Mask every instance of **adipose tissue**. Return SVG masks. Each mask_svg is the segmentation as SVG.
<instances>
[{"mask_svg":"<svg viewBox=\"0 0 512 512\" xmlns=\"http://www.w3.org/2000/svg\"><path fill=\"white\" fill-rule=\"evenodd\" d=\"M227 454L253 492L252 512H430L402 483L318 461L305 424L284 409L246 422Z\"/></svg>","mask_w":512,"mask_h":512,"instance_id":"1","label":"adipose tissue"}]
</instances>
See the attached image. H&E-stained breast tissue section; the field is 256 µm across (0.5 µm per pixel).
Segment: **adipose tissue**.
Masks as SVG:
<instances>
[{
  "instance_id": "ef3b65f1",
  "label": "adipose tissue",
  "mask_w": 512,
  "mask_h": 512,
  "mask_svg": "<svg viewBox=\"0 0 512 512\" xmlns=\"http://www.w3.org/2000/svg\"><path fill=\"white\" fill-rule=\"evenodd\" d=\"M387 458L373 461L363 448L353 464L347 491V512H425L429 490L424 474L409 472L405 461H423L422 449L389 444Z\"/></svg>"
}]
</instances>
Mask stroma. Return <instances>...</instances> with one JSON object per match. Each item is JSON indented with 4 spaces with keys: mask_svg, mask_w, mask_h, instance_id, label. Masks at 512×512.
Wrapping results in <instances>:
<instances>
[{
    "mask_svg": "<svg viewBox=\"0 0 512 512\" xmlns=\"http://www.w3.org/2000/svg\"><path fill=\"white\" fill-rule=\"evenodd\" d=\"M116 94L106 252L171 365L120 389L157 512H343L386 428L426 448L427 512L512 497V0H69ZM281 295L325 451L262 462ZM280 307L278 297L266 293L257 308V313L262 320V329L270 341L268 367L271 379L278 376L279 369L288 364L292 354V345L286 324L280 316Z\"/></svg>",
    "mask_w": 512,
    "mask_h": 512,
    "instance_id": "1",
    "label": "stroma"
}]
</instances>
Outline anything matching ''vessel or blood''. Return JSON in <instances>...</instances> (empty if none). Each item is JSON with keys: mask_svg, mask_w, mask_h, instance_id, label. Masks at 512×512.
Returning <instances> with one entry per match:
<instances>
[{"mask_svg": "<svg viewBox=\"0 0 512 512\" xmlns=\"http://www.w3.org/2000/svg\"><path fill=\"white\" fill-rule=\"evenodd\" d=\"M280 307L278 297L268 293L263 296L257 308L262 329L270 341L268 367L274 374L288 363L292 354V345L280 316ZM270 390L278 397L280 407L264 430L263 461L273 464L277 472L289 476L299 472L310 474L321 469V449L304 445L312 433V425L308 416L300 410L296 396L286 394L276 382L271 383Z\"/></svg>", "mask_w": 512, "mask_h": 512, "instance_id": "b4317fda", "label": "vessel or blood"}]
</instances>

THE REQUEST: Quote, word for word, every line from the top of the entries through the line that holds "See the attached".

SOLUTION FOR THIS PROBLEM:
Mask every instance of **adipose tissue**. Return SVG masks. Each mask_svg is the segmentation as SVG.
<instances>
[{"mask_svg":"<svg viewBox=\"0 0 512 512\" xmlns=\"http://www.w3.org/2000/svg\"><path fill=\"white\" fill-rule=\"evenodd\" d=\"M227 454L253 492L252 512H430L402 483L318 461L305 424L284 409L246 422Z\"/></svg>","mask_w":512,"mask_h":512,"instance_id":"1","label":"adipose tissue"}]
</instances>
See the attached image. H&E-stained breast tissue section; the field is 256 µm across (0.5 µm per pixel).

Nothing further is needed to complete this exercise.